Spatial object tracking data
[Start of section]

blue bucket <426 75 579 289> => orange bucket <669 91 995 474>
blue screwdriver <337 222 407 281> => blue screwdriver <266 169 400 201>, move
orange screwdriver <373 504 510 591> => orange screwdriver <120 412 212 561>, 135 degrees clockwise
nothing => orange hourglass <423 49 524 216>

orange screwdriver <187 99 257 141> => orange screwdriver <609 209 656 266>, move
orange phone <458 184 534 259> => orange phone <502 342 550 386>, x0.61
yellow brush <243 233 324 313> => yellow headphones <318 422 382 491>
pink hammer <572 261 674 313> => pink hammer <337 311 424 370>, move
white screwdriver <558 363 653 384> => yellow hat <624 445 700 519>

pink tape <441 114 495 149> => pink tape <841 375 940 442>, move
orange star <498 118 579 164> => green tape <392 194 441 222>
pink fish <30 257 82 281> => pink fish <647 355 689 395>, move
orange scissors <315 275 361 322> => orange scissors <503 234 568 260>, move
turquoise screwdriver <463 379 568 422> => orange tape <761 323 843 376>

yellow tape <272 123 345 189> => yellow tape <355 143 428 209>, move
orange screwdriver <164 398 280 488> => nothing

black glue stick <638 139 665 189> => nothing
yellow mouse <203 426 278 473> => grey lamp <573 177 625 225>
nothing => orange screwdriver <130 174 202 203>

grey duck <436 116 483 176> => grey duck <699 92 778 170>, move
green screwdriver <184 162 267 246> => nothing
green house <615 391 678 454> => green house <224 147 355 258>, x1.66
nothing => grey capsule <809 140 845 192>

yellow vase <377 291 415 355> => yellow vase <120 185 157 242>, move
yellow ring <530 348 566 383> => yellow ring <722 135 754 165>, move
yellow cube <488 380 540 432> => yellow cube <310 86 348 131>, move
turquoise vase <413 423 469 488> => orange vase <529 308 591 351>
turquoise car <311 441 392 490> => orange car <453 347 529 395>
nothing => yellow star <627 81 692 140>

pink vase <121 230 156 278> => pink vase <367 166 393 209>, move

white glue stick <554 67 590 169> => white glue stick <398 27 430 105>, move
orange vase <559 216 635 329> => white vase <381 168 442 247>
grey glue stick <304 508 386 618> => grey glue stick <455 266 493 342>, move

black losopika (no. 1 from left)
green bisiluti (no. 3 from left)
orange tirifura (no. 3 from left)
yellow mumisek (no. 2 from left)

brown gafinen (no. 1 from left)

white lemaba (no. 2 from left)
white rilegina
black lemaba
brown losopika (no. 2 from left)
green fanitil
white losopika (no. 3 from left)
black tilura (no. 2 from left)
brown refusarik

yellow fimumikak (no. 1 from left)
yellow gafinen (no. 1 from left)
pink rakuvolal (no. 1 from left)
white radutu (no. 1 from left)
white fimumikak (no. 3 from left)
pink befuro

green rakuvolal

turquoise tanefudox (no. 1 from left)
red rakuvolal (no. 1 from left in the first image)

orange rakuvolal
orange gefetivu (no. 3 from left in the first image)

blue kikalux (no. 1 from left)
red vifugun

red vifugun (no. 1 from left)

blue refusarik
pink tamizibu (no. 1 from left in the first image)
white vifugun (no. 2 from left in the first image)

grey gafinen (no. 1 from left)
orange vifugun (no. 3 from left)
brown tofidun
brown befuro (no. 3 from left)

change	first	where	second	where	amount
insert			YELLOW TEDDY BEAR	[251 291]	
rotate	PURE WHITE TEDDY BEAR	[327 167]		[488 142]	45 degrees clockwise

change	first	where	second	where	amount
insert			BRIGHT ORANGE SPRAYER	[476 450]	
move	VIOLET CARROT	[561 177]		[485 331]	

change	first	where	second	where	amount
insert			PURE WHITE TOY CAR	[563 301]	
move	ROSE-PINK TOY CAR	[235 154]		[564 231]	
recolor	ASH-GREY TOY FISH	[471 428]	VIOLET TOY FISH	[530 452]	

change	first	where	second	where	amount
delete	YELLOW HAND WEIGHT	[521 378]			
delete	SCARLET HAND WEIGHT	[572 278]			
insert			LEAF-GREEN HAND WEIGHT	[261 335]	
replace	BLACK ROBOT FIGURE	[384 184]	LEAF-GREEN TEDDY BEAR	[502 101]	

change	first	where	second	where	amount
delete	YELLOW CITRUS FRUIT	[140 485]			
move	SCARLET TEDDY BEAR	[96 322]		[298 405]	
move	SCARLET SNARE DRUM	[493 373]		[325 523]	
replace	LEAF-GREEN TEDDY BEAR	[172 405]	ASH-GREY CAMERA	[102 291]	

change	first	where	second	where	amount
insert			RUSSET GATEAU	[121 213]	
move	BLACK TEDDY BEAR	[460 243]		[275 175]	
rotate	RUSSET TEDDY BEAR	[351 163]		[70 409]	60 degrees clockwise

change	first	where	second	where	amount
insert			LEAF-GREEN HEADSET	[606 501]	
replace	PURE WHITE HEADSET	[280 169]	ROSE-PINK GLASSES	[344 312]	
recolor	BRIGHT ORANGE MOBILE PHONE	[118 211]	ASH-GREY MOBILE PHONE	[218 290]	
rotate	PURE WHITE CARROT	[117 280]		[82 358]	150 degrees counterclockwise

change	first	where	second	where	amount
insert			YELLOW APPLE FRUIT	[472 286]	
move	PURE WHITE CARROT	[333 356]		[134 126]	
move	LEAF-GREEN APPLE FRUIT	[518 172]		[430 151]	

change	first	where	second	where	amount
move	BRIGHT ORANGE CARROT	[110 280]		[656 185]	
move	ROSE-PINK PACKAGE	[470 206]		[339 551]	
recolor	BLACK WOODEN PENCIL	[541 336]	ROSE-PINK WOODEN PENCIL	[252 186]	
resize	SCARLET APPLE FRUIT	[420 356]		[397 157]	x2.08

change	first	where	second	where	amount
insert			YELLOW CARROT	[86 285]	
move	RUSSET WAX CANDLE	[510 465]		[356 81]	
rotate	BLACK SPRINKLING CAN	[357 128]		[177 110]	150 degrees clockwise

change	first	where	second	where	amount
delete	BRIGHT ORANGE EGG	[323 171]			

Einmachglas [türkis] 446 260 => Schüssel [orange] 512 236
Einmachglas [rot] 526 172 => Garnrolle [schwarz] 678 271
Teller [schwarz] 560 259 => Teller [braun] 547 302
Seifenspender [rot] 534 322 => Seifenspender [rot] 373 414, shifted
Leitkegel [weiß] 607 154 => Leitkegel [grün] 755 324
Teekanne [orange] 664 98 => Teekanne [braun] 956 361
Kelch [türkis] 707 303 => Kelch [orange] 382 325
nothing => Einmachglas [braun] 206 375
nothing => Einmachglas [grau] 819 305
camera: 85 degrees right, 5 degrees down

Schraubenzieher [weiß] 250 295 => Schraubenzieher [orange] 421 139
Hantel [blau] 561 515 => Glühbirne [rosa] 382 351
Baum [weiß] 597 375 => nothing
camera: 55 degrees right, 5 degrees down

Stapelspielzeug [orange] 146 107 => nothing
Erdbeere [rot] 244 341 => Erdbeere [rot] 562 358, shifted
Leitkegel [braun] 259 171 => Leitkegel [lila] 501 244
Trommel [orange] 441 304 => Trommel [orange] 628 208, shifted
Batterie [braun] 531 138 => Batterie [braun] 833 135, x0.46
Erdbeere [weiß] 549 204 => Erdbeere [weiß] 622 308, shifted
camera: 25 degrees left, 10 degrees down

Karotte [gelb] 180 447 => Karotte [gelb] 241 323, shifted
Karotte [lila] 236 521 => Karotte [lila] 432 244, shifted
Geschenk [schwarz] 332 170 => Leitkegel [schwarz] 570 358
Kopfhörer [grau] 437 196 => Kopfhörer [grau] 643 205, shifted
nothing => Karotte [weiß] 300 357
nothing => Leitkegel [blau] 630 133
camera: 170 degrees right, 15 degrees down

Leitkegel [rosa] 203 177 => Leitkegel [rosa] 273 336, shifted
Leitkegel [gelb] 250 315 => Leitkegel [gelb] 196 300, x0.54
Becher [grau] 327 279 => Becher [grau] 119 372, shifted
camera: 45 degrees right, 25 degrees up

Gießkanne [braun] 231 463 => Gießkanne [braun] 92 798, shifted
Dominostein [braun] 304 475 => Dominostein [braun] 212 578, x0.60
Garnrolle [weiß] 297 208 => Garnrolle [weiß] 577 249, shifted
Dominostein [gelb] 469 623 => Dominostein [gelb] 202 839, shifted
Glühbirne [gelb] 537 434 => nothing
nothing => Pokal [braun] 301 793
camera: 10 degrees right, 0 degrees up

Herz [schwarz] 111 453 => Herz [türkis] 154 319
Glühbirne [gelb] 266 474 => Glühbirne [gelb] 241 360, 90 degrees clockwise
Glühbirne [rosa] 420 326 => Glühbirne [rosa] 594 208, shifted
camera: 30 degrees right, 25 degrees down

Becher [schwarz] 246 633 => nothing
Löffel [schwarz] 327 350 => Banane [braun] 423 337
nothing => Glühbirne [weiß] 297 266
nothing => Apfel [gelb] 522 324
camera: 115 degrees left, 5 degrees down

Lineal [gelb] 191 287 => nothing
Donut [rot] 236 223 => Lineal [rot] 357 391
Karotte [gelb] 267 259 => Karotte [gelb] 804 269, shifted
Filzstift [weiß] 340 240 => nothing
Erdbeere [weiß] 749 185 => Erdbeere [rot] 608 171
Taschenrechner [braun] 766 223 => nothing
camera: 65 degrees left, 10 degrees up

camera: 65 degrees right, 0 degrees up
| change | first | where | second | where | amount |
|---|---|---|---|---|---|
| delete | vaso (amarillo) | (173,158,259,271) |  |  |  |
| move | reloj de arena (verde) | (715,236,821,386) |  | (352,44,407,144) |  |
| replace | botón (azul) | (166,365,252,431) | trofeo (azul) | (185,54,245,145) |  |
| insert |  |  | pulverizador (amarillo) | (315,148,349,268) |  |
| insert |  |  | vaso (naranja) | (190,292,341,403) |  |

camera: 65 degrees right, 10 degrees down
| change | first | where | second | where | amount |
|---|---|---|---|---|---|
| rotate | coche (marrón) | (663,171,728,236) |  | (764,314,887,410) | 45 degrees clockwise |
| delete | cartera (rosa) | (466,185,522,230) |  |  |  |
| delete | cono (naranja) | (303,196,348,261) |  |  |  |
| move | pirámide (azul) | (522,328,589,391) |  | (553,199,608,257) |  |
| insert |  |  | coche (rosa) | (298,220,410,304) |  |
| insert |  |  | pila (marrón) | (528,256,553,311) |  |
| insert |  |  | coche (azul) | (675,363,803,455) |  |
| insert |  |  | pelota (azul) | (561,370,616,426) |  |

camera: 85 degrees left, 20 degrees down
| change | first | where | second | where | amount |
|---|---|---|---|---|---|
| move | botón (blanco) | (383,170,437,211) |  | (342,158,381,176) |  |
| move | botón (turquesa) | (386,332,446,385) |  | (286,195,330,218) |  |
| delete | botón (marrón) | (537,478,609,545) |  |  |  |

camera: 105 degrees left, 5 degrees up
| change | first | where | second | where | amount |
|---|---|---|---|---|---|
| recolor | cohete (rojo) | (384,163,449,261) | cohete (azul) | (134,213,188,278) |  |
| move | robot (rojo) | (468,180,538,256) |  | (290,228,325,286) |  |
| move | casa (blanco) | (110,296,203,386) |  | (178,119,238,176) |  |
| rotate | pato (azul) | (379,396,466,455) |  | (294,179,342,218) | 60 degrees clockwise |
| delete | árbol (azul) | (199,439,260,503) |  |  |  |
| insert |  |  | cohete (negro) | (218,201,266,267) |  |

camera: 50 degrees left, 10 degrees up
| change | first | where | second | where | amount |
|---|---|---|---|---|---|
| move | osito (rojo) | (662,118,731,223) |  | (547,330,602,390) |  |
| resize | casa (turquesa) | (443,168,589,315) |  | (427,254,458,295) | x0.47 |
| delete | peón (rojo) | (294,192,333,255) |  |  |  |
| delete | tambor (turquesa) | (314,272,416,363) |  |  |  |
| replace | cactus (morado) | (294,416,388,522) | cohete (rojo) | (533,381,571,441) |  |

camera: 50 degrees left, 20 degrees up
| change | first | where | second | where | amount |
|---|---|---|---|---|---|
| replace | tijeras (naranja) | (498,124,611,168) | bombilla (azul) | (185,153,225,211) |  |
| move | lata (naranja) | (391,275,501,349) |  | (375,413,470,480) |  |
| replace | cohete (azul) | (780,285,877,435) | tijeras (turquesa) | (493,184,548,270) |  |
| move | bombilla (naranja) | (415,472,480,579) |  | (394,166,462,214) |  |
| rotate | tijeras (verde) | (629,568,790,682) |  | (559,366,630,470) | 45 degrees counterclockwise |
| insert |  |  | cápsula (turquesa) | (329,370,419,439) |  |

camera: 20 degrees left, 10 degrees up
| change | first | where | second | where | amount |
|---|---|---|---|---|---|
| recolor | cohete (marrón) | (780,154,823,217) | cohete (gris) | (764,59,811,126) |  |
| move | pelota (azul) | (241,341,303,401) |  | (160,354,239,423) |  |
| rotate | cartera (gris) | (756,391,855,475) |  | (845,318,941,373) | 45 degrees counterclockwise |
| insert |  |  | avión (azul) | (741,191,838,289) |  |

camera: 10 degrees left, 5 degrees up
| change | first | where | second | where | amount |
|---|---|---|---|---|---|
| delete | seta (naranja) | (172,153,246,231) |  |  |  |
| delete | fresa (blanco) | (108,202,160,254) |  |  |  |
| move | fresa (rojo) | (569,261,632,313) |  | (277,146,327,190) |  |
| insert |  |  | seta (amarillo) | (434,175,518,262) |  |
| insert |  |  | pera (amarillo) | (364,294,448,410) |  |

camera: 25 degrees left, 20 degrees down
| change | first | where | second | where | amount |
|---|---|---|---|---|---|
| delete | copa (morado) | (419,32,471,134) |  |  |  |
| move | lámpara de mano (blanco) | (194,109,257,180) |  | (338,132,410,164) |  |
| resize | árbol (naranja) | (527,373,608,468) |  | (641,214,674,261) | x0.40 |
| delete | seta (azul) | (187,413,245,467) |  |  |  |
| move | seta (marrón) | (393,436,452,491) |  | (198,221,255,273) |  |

[End of section]

**PROBLEM**. Using the entries above, quote each line verbatim from the first through the line that contains "orange screwdriver <373".

**ANSWER TO THE PROBLEM**.
blue bucket <426 75 579 289> => orange bucket <669 91 995 474>
blue screwdriver <337 222 407 281> => blue screwdriver <266 169 400 201>, move
orange screwdriver <373 504 510 591> => orange screwdriver <120 412 212 561>, 135 degrees clockwise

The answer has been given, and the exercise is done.